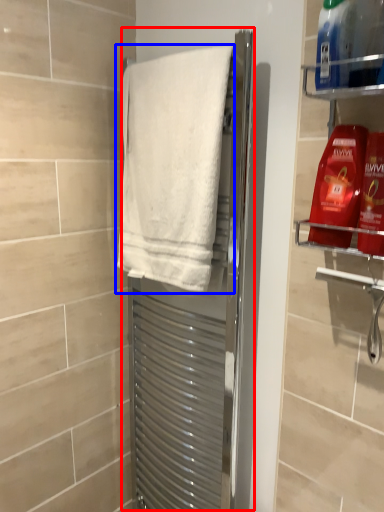
Question: Which object is further to the camera taking this photo, screen door (highlighted by a red box) or towel (highlighted by a blue box)?

Choices:
 (A) screen door
 (B) towel

Answer: (A)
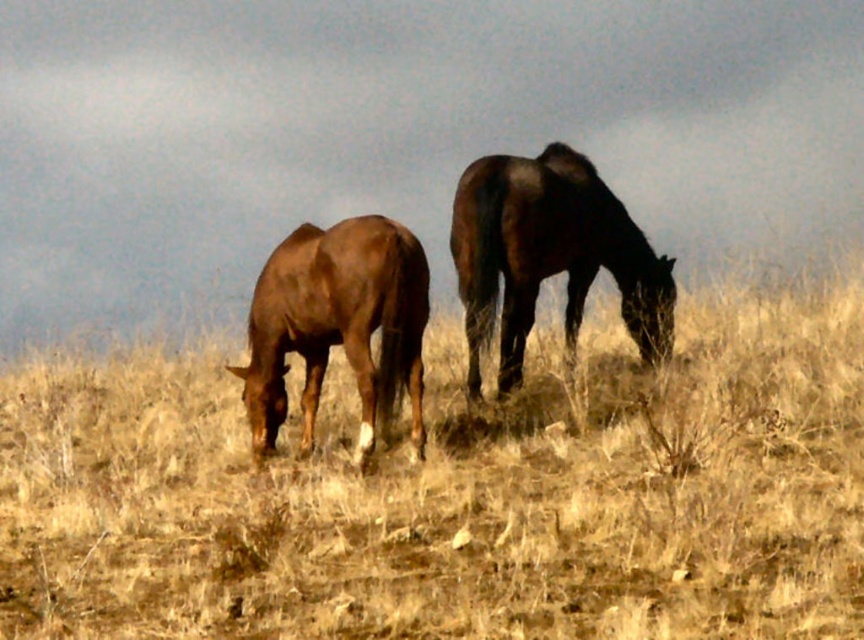
Based on the photo, you are a farmer who needs to check the distance between the brown grassy at center and the brown glossy horse at left. According to the image, how far apart are they?

The brown grassy at center is 11.50 feet from the brown glossy horse at left.

You are a farmer checking the field. You notice the brown grassy at center and the shiny dark brown horse at center. Which one has a shorter height?

The brown grassy at center is shorter than the shiny dark brown horse at center.

You are a photographer aiming to capture the shiny dark brown horse at center while ensuring the brown grassy at center is visible in the background. Based on their positions, can you confirm if the horse is standing above the grassy area?

The brown grassy at center is below the shiny dark brown horse at center, so yes, the horse is positioned above the grassy area, making it possible to have the grass visible in the background.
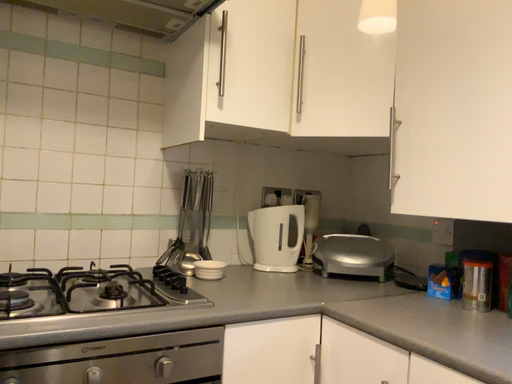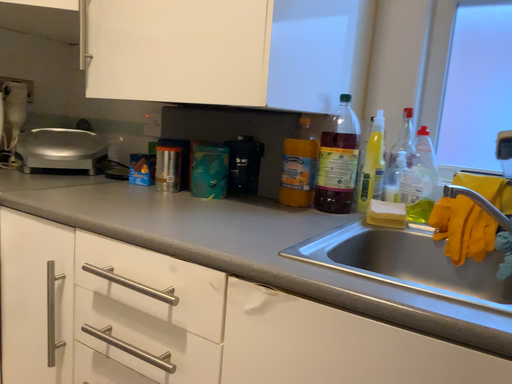
Question: Which way did the camera rotate in the video?

Choices:
 (A) rotated upward
 (B) rotated downward

Answer: (B)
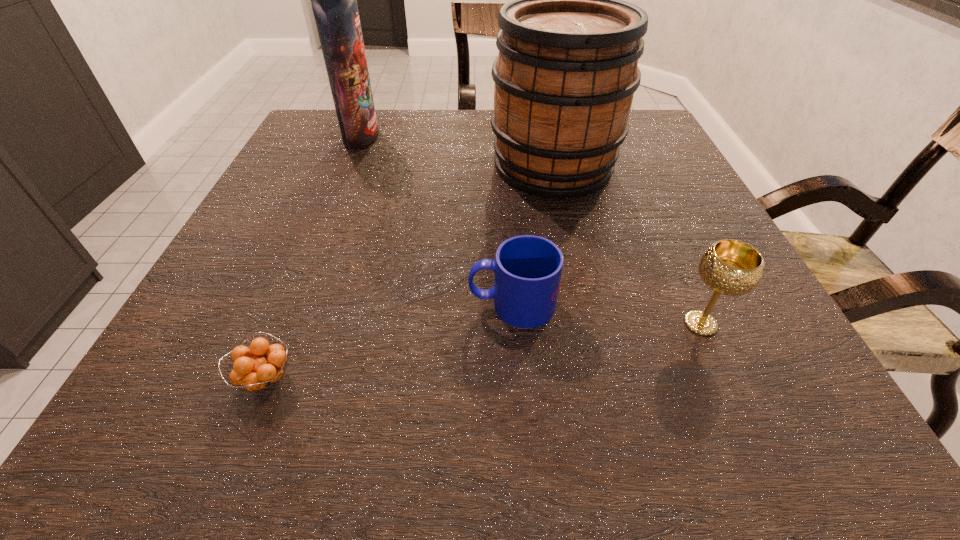
Image resolution: width=960 pixels, height=540 pixels. Find the location of `vacant space located on the side with the handle of the second shortest object`. vacant space located on the side with the handle of the second shortest object is located at coordinates [399, 305].

Find the location of a particular element. The height and width of the screenshot is (540, 960). vacant space located 0.090m on the side with the handle of the second shortest object is located at coordinates (412, 305).

I want to click on vacant region located 0.280m on the right of the nearest object, so click(502, 379).

Find the location of a particular element. The height and width of the screenshot is (540, 960). shampoo that is at the far edge is located at coordinates (334, 0).

Locate an element on the screen. This screenshot has width=960, height=540. cider that is at the far edge is located at coordinates (567, 69).

At what (x,y) coordinates should I click in order to perform the action: click on object present at the near edge. Please return your answer as a coordinate pair (x, y). The width and height of the screenshot is (960, 540). Looking at the image, I should click on (258, 373).

Where is `shampoo at the left edge`? Image resolution: width=960 pixels, height=540 pixels. shampoo at the left edge is located at coordinates (334, 0).

Identify the location of orange fruit positioned at the left edge. coord(258,373).

Locate an element on the screen. This screenshot has width=960, height=540. cider positioned at the right edge is located at coordinates (567, 69).

The height and width of the screenshot is (540, 960). I want to click on chalice present at the right edge, so click(730, 267).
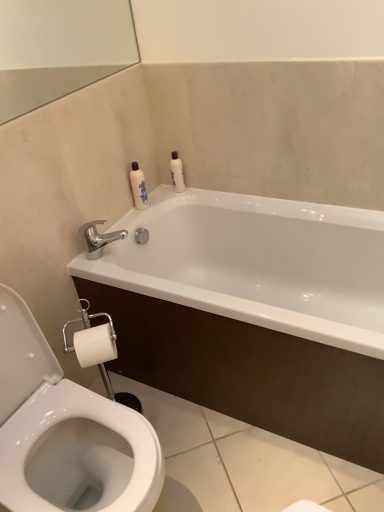
Find the location of `vacant space in front of white glossy bottle at upper right, arranged as the first toiletry when viewed from the right`. vacant space in front of white glossy bottle at upper right, arranged as the first toiletry when viewed from the right is located at coordinates (190, 193).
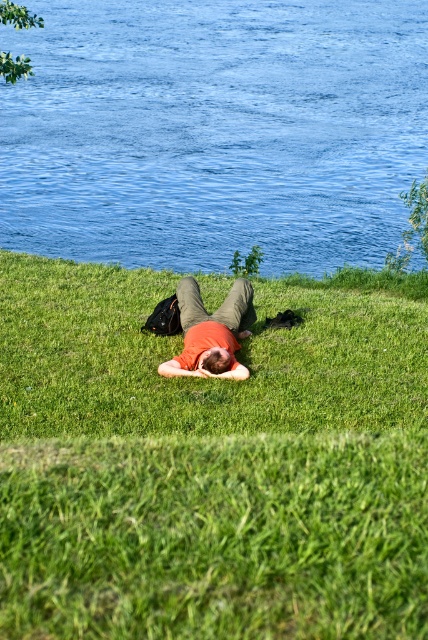
You are a photographer planning to take a portrait of the person in the scene. You want to ensure the blue liquid water at upper center is visible in the background while keeping the green grassy at center as the main focus. Which object should be closer to the camera to achieve this composition?

To have the green grassy at center as the main focus with the blue liquid water at upper center in the background, the green grassy at center should be closer to the camera. This positioning ensures the grass is prominent while the water remains visible behind it.

You are standing at the point marked by the coordinates point (208, 467) in the image. What is the immediate surface you are standing on?

The point (208, 467) indicates green grassy at center, so you are standing on green grassy at center.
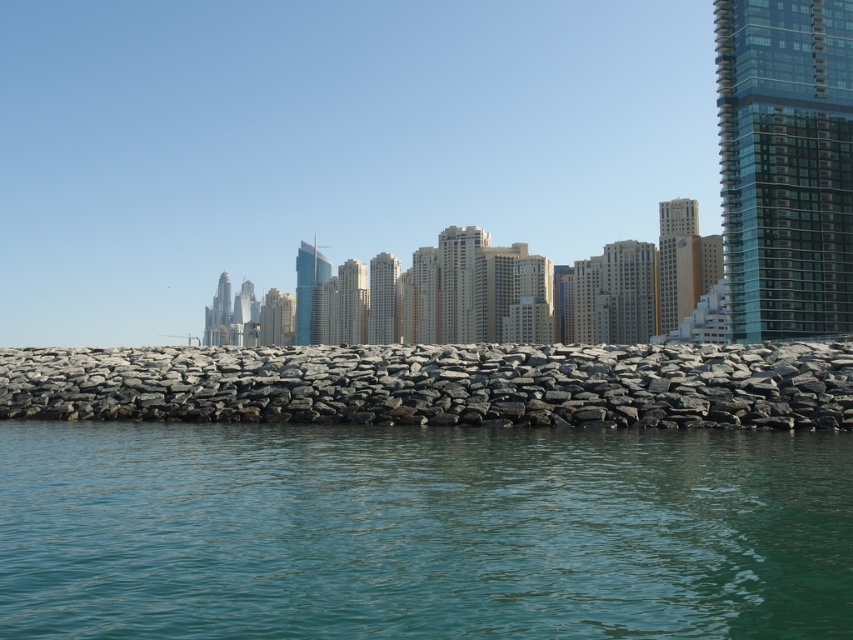
From the picture: You are standing on the gray rock wall at center and want to see the clear water at center. In which direction should you look?

You should look to your right to see the clear water at center, since it is located to the right of the gray rock wall at center.

You are a boat captain navigating through the waterfront scene. You need to pass between the clear water at center and the gray rock wall at center. Can your boat, which is 10 meters wide, safely navigate through this passage?

The clear water at center is narrower than the gray rock wall at center. Since the boat is 10 meters wide, it cannot safely navigate through the passage as the water is too narrow.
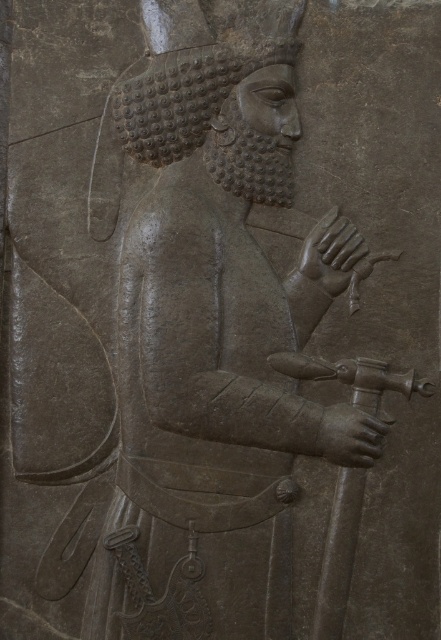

:: Objective ::
Please copy out all of the rows above word for word, leaving out the pictures.

:: The answer ::
Question: Which object is further to the camera taking this photo, screen door (highlighted by a red box) or towel (highlighted by a blue box)?

Choices:
 (A) screen door
 (B) towel

Answer: (A)
Based on the photo, you are a farmer who needs to check the distance between the brown grassy at center and the brown glossy horse at left. According to the image, how far apart are they?

The brown grassy at center is 11.50 feet from the brown glossy horse at left.

You are a farmer checking the field. You notice the brown grassy at center and the shiny dark brown horse at center. Which one has a shorter height?

The brown grassy at center is shorter than the shiny dark brown horse at center.

You are a photographer aiming to capture the shiny dark brown horse at center while ensuring the brown grassy at center is visible in the background. Based on their positions, can you confirm if the horse is standing above the grassy area?

The brown grassy at center is below the shiny dark brown horse at center, so yes, the horse is positioned above the grassy area, making it possible to have the grass visible in the background.
Question: Which way did the camera rotate in the video?

Choices:
 (A) rotated upward
 (B) rotated downward

Answer: (B)
Image resolution: width=960 pixels, height=540 pixels. Find the location of `vacant space located on the side with the handle of the second shortest object`. vacant space located on the side with the handle of the second shortest object is located at coordinates [399, 305].

Find the location of a particular element. The height and width of the screenshot is (540, 960). vacant space located 0.090m on the side with the handle of the second shortest object is located at coordinates (412, 305).

I want to click on vacant region located 0.280m on the right of the nearest object, so click(502, 379).

Find the location of a particular element. The height and width of the screenshot is (540, 960). shampoo that is at the far edge is located at coordinates (334, 0).

Locate an element on the screen. This screenshot has width=960, height=540. cider that is at the far edge is located at coordinates (567, 69).

At what (x,y) coordinates should I click in order to perform the action: click on object present at the near edge. Please return your answer as a coordinate pair (x, y). The width and height of the screenshot is (960, 540). Looking at the image, I should click on (258, 373).

Where is `shampoo at the left edge`? Image resolution: width=960 pixels, height=540 pixels. shampoo at the left edge is located at coordinates (334, 0).

Identify the location of orange fruit positioned at the left edge. coord(258,373).

Locate an element on the screen. This screenshot has width=960, height=540. cider positioned at the right edge is located at coordinates (567, 69).

The height and width of the screenshot is (540, 960). I want to click on chalice present at the right edge, so click(730, 267).
Find the location of `vacant space in front of white glossy bottle at upper right, arranged as the first toiletry when viewed from the right`. vacant space in front of white glossy bottle at upper right, arranged as the first toiletry when viewed from the right is located at coordinates (190, 193).
You are a photographer planning to take a portrait of the person in the scene. You want to ensure the blue liquid water at upper center is visible in the background while keeping the green grassy at center as the main focus. Which object should be closer to the camera to achieve this composition?

To have the green grassy at center as the main focus with the blue liquid water at upper center in the background, the green grassy at center should be closer to the camera. This positioning ensures the grass is prominent while the water remains visible behind it.

You are standing at the point marked by the coordinates point (208, 467) in the image. What is the immediate surface you are standing on?

The point (208, 467) indicates green grassy at center, so you are standing on green grassy at center.
From the picture: You are standing on the gray rock wall at center and want to see the clear water at center. In which direction should you look?

You should look to your right to see the clear water at center, since it is located to the right of the gray rock wall at center.

You are a boat captain navigating through the waterfront scene. You need to pass between the clear water at center and the gray rock wall at center. Can your boat, which is 10 meters wide, safely navigate through this passage?

The clear water at center is narrower than the gray rock wall at center. Since the boat is 10 meters wide, it cannot safely navigate through the passage as the water is too narrow.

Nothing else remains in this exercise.